Work instruction:
Only those lines in the data below from the line containing "R1: 3.3k (3V3, U3/RST) -> 3.3k (GND, U3/RST)" through the line containing "IC30: XNOR CD4077", both included, should be restated word for word.

Given information:

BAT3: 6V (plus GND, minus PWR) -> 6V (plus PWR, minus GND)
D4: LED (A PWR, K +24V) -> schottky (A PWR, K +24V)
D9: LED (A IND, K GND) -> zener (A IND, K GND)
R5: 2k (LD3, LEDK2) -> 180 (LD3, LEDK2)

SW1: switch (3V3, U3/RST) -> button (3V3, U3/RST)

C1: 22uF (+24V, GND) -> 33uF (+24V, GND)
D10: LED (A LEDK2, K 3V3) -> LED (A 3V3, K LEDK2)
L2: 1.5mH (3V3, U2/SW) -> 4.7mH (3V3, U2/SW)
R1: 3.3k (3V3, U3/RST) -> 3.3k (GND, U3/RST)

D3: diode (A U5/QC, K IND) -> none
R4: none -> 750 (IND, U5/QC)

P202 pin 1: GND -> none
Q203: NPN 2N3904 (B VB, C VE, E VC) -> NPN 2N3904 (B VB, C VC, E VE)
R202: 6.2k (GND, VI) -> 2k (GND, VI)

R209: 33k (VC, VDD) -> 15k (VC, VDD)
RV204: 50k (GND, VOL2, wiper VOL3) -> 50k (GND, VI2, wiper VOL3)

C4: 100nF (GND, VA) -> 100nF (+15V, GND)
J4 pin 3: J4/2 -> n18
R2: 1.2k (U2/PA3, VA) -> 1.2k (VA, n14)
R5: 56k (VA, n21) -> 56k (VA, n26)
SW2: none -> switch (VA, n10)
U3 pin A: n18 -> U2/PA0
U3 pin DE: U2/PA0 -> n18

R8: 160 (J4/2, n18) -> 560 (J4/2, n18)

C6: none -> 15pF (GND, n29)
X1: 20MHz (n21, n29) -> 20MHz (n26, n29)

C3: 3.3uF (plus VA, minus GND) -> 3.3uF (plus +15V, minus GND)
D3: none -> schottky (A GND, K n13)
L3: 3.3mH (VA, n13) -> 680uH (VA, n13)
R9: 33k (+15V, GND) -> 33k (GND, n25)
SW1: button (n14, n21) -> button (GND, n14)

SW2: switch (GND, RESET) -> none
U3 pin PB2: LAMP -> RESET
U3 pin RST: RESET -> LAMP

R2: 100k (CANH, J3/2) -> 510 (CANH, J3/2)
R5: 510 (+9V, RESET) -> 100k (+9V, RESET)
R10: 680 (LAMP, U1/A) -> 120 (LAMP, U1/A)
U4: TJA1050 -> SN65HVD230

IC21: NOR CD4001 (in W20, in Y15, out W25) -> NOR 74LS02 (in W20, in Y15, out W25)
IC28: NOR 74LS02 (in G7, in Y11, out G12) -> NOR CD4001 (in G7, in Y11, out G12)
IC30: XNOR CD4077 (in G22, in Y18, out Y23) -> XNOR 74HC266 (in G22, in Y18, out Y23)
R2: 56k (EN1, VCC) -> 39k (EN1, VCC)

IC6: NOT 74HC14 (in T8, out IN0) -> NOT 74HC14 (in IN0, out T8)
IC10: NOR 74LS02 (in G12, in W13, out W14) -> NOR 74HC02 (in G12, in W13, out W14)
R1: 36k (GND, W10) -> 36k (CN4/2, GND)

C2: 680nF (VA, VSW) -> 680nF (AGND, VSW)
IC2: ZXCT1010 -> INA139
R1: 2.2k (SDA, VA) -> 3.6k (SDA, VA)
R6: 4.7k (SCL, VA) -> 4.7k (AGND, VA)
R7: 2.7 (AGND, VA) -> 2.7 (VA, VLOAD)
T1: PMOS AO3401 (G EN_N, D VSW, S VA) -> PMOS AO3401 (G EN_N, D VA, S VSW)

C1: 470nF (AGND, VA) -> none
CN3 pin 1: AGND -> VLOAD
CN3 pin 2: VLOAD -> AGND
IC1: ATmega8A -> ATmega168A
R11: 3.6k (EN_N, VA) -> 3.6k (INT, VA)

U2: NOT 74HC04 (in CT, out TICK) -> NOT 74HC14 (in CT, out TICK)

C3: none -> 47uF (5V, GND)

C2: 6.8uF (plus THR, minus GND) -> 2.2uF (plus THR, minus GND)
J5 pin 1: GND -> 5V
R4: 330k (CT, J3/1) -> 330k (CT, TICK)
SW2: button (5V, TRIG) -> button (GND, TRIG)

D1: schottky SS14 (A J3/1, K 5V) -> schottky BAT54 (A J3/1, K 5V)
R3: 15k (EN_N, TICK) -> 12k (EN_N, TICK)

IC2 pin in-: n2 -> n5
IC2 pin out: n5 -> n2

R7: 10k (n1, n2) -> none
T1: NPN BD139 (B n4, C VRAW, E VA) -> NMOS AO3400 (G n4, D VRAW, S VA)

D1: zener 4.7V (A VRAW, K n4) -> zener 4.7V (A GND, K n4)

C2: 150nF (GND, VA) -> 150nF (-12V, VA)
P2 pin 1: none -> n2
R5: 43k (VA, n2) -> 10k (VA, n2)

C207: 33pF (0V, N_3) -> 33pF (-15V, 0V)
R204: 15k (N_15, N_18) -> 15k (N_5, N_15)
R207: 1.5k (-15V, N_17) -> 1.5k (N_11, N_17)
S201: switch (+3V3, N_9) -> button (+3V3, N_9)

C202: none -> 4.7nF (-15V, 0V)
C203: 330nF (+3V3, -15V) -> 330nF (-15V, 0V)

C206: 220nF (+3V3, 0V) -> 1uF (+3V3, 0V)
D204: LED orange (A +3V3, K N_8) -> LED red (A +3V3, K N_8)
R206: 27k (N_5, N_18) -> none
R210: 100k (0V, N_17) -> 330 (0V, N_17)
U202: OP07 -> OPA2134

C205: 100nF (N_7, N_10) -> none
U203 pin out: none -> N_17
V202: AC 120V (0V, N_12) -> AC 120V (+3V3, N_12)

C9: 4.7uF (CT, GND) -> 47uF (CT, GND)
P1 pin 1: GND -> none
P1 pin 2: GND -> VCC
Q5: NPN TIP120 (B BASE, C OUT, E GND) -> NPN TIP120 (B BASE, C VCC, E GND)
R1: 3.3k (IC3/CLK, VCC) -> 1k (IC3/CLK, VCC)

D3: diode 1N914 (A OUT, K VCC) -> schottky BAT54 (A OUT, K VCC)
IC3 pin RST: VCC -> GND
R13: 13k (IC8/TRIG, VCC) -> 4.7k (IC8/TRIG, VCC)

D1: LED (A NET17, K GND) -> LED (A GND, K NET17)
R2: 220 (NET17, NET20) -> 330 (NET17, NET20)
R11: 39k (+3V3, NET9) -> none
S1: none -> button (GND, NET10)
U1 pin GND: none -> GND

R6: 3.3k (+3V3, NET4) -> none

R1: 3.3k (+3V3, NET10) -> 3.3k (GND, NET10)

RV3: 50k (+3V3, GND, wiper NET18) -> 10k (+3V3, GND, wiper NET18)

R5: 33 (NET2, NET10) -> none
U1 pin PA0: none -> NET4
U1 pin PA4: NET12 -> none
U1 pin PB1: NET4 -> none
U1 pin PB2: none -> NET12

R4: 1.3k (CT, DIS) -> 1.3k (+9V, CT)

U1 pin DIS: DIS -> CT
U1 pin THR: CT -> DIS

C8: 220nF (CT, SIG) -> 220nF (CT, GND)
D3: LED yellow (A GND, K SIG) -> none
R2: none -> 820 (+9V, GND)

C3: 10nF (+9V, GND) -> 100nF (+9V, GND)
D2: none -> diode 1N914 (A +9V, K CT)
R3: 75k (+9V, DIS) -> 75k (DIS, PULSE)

Result for this exercise:
R1: 3.3k (3V3, U3/RST) -> 3.3k (GND, U3/RST)

D3: diode (A U5/QC, K IND) -> none
R4: none -> 750 (IND, U5/QC)

P202 pin 1: GND -> none
Q203: NPN 2N3904 (B VB, C VE, E VC) -> NPN 2N3904 (B VB, C VC, E VE)
R202: 6.2k (GND, VI) -> 2k (GND, VI)

R209: 33k (VC, VDD) -> 15k (VC, VDD)
RV204: 50k (GND, VOL2, wiper VOL3) -> 50k (GND, VI2, wiper VOL3)

C4: 100nF (GND, VA) -> 100nF (+15V, GND)
J4 pin 3: J4/2 -> n18
R2: 1.2k (U2/PA3, VA) -> 1.2k (VA, n14)
R5: 56k (VA, n21) -> 56k (VA, n26)
SW2: none -> switch (VA, n10)
U3 pin A: n18 -> U2/PA0
U3 pin DE: U2/PA0 -> n18

R8: 160 (J4/2, n18) -> 560 (J4/2, n18)

C6: none -> 15pF (GND, n29)
X1: 20MHz (n21, n29) -> 20MHz (n26, n29)

C3: 3.3uF (plus VA, minus GND) -> 3.3uF (plus +15V, minus GND)
D3: none -> schottky (A GND, K n13)
L3: 3.3mH (VA, n13) -> 680uH (VA, n13)
R9: 33k (+15V, GND) -> 33k (GND, n25)
SW1: button (n14, n21) -> button (GND, n14)

SW2: switch (GND, RESET) -> none
U3 pin PB2: LAMP -> RESET
U3 pin RST: RESET -> LAMP

R2: 100k (CANH, J3/2) -> 510 (CANH, J3/2)
R5: 510 (+9V, RESET) -> 100k (+9V, RESET)
R10: 680 (LAMP, U1/A) -> 120 (LAMP, U1/A)
U4: TJA1050 -> SN65HVD230

IC21: NOR CD4001 (in W20, in Y15, out W25) -> NOR 74LS02 (in W20, in Y15, out W25)
IC28: NOR 74LS02 (in G7, in Y11, out G12) -> NOR CD4001 (in G7, in Y11, out G12)
IC30: XNOR CD4077 (in G22, in Y18, out Y23) -> XNOR 74HC266 (in G22, in Y18, out Y23)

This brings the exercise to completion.